WORK REQUEST:
What is needed is an exact reproduction of the lines in the records below, starting at the line with "(520, 346) = (1015, 566): black" and ending at the line with "(421, 745) = (760, 746): black", both included, and nothing else; pictures stay out.

Image sets with object changes:
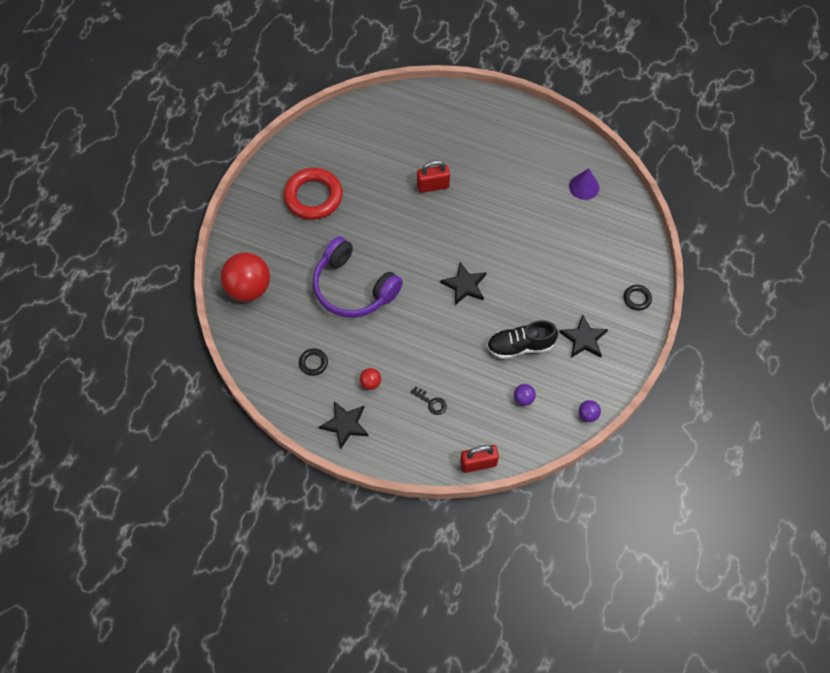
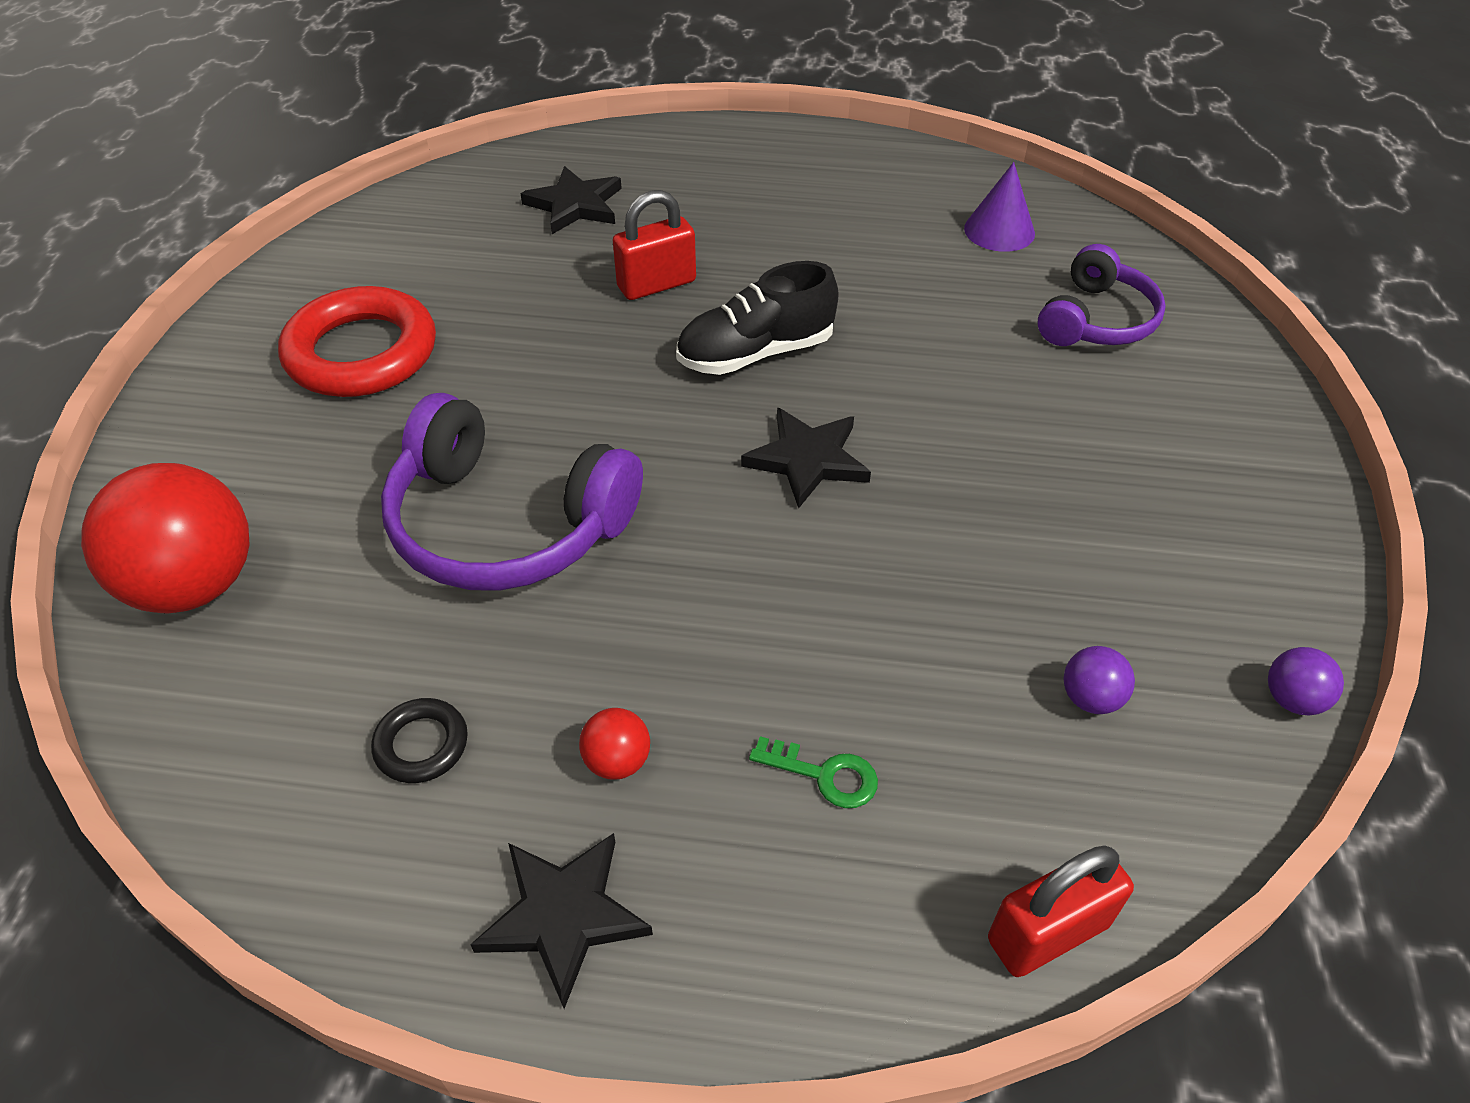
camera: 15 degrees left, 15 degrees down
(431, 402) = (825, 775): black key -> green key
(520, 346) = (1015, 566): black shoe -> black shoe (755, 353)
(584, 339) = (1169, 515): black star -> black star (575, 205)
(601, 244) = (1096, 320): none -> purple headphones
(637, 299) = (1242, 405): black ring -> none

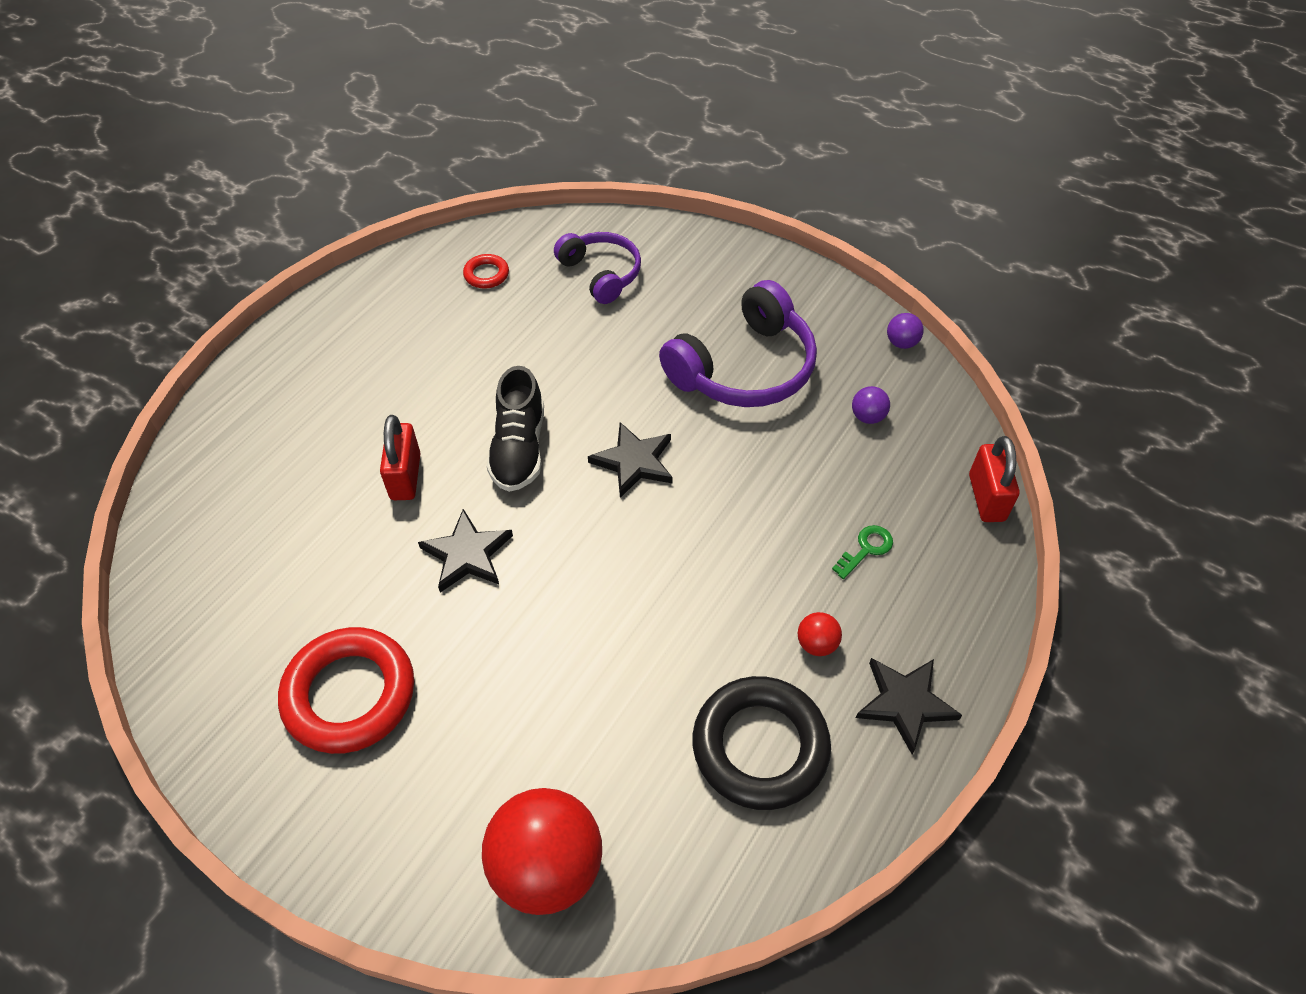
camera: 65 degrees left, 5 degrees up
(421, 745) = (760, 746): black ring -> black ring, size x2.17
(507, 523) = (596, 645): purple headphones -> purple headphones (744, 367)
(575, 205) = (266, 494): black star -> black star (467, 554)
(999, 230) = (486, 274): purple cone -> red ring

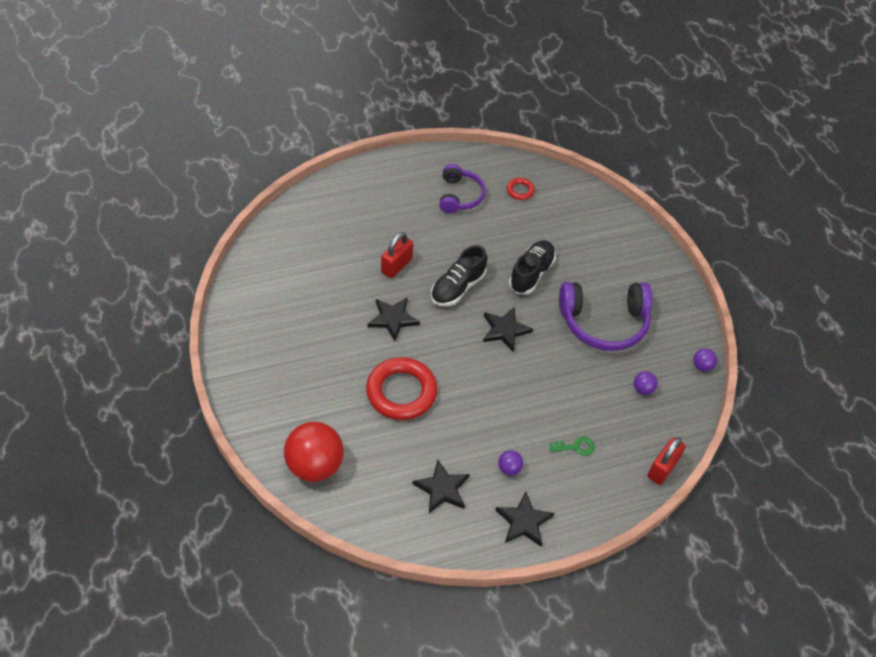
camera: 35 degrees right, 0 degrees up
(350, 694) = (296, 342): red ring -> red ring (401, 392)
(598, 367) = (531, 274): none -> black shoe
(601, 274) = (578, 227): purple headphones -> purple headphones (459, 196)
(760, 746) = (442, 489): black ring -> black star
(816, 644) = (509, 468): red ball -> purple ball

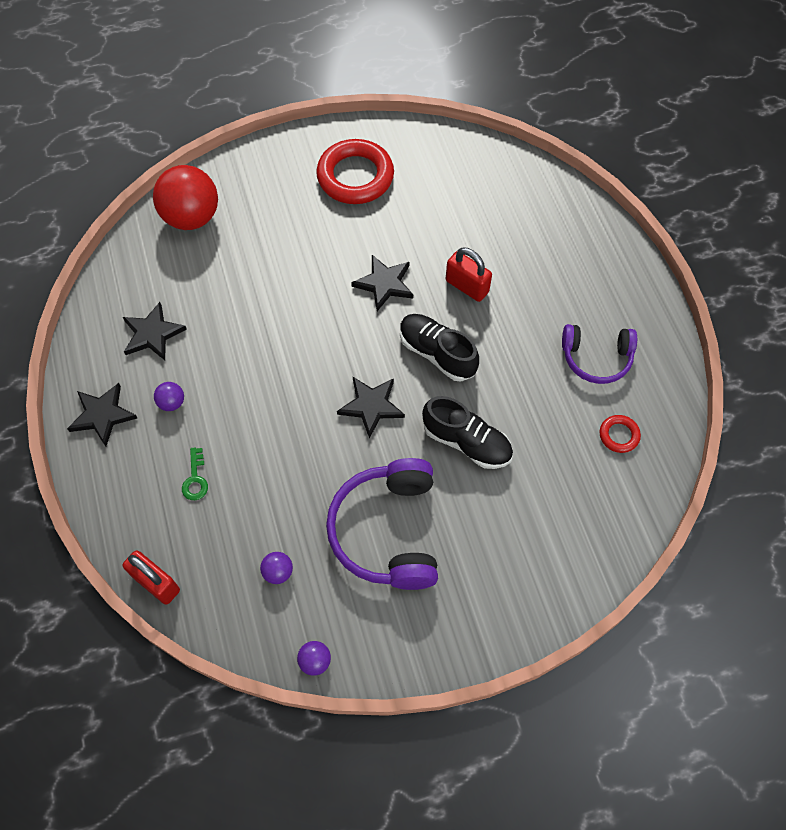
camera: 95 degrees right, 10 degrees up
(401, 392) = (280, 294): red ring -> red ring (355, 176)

TASK OUTPUT:
(520, 346) = (1015, 566): black shoe -> black shoe (755, 353)
(584, 339) = (1169, 515): black star -> black star (575, 205)
(601, 244) = (1096, 320): none -> purple headphones
(637, 299) = (1242, 405): black ring -> none

camera: 65 degrees left, 5 degrees up
(421, 745) = (760, 746): black ring -> black ring, size x2.17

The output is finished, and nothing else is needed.